§ **Description of the task**
Repeat the listing below in full and exactly, but without its pictures.

§ **Material for this task**
__________

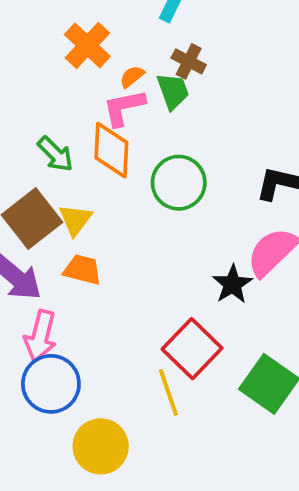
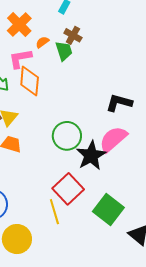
pink L-shape: (124, 108) -> (20, 58), moved
green circle: (179, 183) -> (67, 136), moved
black star: (232, 284) -> (91, 155), size x1.4

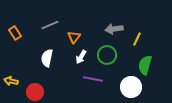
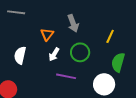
gray line: (50, 25) -> (16, 12), moved, turned 30
gray arrow: (114, 29) -> (73, 23), moved, turned -102

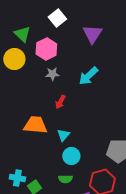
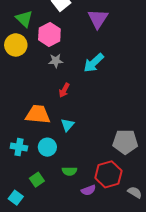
cyan circle: (71, 156) -> (47, 147), moved
cyan cross: (17, 178) -> (19, 147), moved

__________

§ **Response area**
pink L-shape: (124, 108) -> (20, 58), moved
green circle: (179, 183) -> (67, 136), moved
black star: (232, 284) -> (91, 155), size x1.4

gray line: (50, 25) -> (16, 12), moved, turned 30
gray arrow: (114, 29) -> (73, 23), moved, turned -102

cyan circle: (71, 156) -> (47, 147), moved
cyan cross: (17, 178) -> (19, 147), moved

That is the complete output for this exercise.